:: Record extracts ::
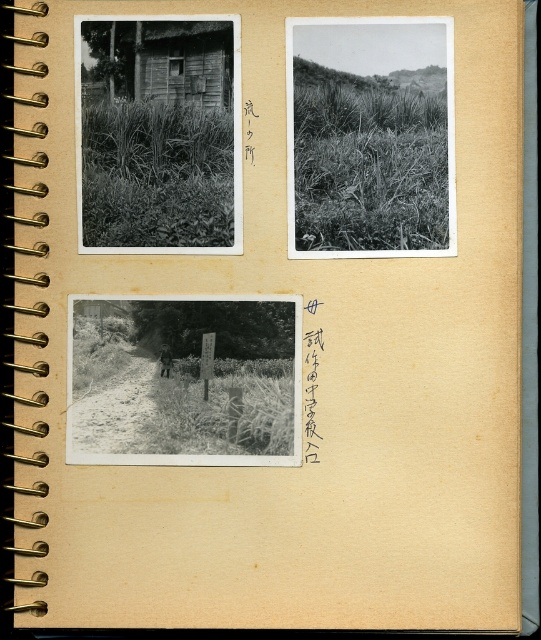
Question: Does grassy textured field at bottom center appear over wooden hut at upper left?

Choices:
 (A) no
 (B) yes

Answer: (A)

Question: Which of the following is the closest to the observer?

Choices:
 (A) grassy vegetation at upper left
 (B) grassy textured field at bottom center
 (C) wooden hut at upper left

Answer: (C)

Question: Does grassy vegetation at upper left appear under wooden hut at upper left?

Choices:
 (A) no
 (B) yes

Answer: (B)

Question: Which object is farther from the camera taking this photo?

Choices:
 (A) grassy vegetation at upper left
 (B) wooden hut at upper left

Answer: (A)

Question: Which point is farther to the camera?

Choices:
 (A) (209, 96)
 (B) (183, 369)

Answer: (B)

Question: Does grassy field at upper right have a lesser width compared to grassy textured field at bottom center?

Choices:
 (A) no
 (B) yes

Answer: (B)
:::
■ Written request ■
Identify every line in the records above that contains the word "field", and copy each such line in the order it appears.

■ Expected answer ■
Question: Does grassy textured field at bottom center appear over wooden hut at upper left?
 (B) grassy textured field at bottom center
Question: Does grassy field at upper right have a lesser width compared to grassy textured field at bottom center?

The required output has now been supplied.